• What you are asked to do: The printed result should hold only the lines from the opening of the data through the line bearing "orange battery [672,328,712,374]", exactly as given and without pictures.

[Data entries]
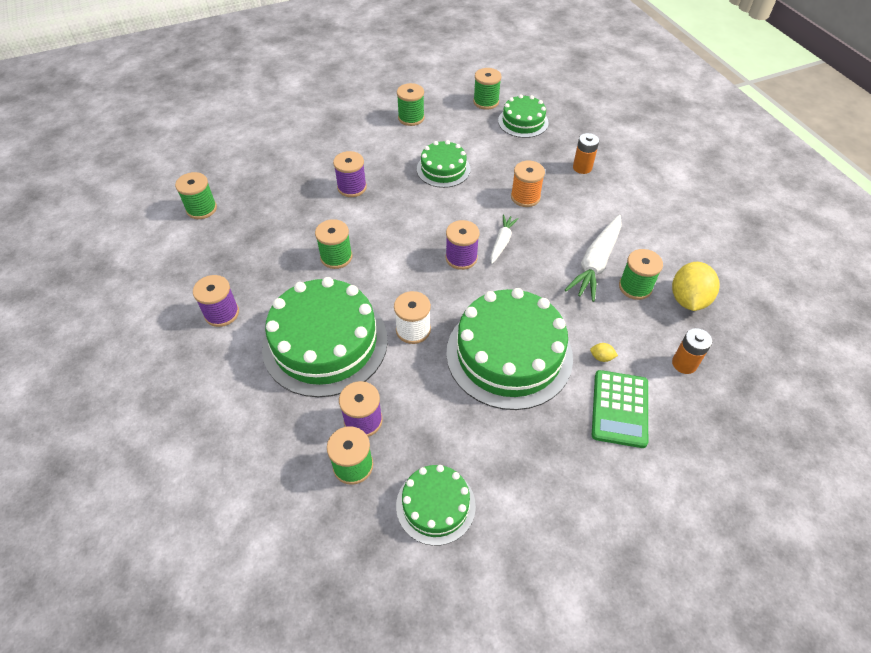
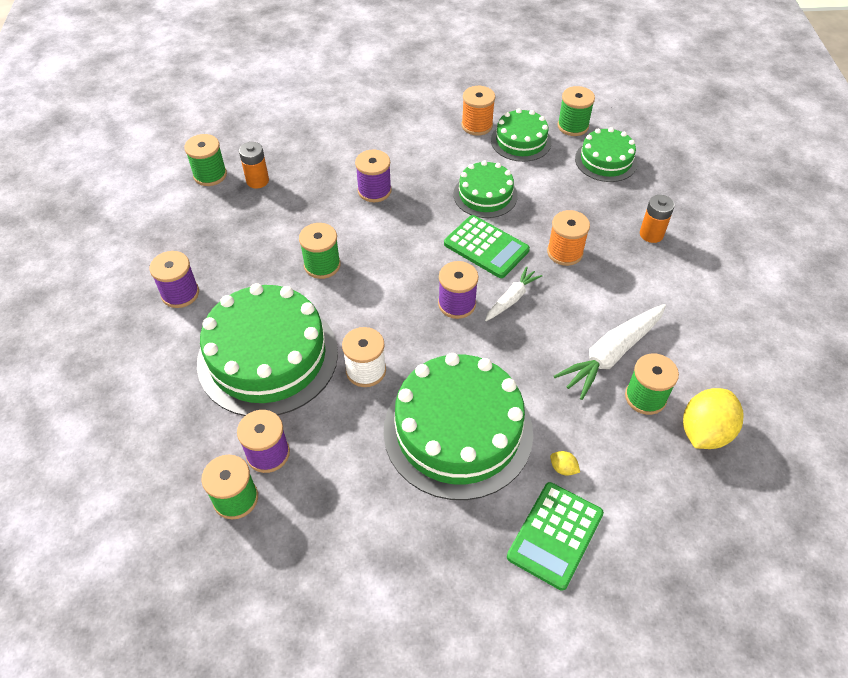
camera: 20 degrees right, 0 degrees up
green cake [396,465,476,546] -> green cake moved to [491,108,551,162]
green spool [397,83,425,126] -> orange spool [461,86,495,136]
orange battery [672,328,712,374] -> orange battery moved to [239,142,269,188]
none -> green calculator [444,215,530,278]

• Final answer:
camera: 20 degrees right, 0 degrees up
green cake [396,465,476,546] -> green cake moved to [491,108,551,162]
green spool [397,83,425,126] -> orange spool [461,86,495,136]
orange battery [672,328,712,374] -> orange battery moved to [239,142,269,188]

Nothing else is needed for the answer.